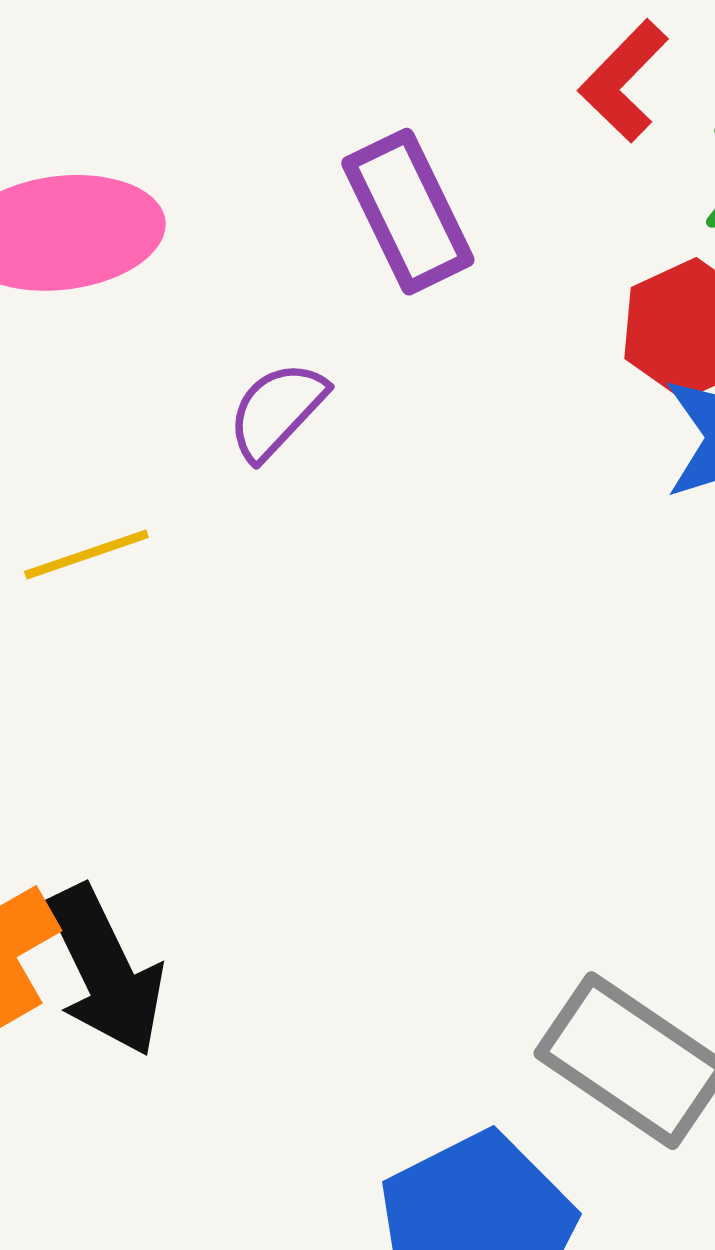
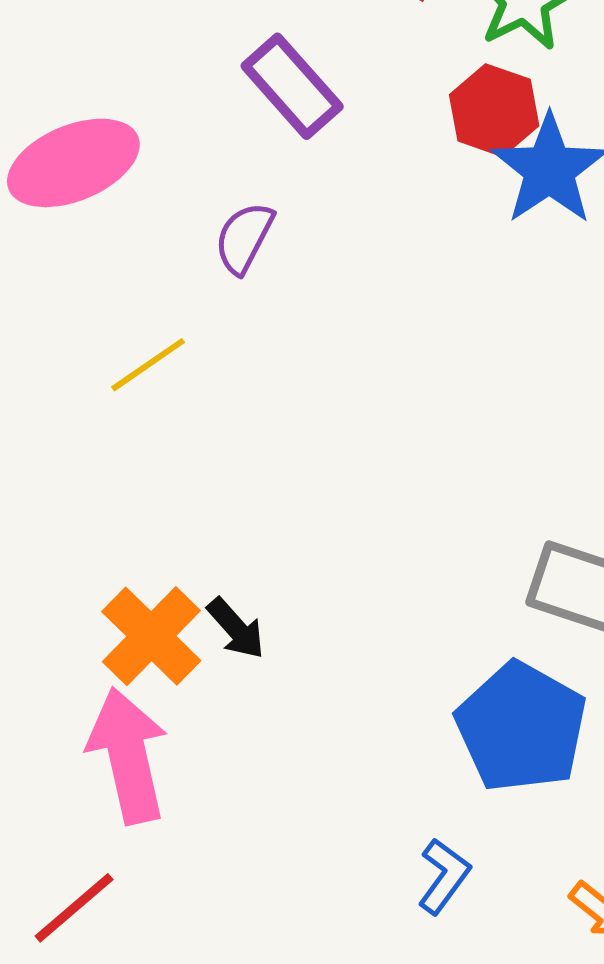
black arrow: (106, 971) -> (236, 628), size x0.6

==

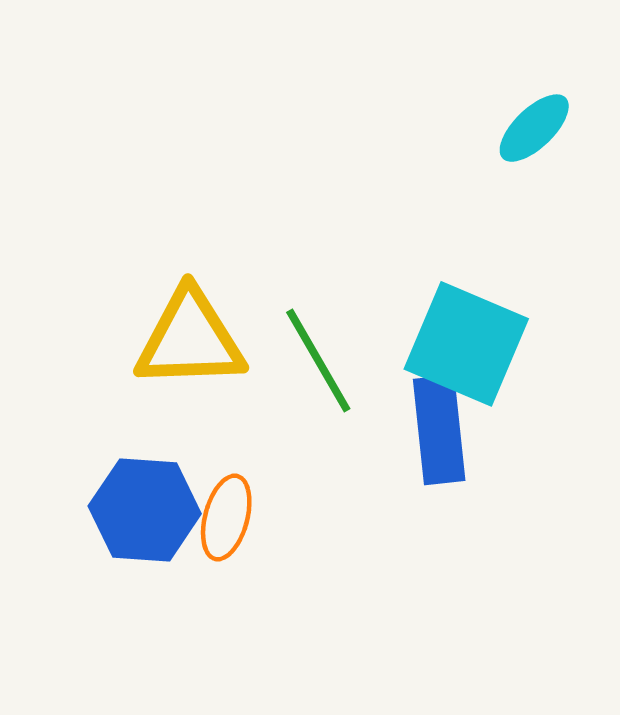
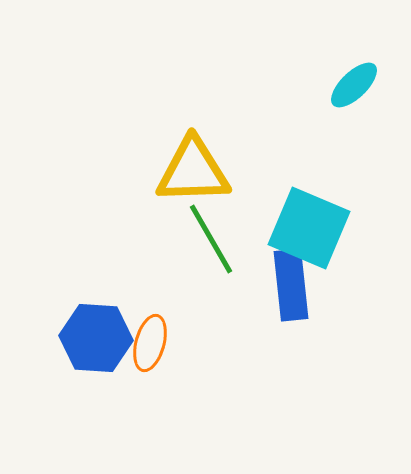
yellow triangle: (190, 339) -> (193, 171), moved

...

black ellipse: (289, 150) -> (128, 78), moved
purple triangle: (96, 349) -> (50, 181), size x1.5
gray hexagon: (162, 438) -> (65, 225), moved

▶ **ASSIGNMENT**: Check each line of the listing above for the string "black", and report how many lines contain it, as a number alone.

▶ **WRITTEN ANSWER**: 2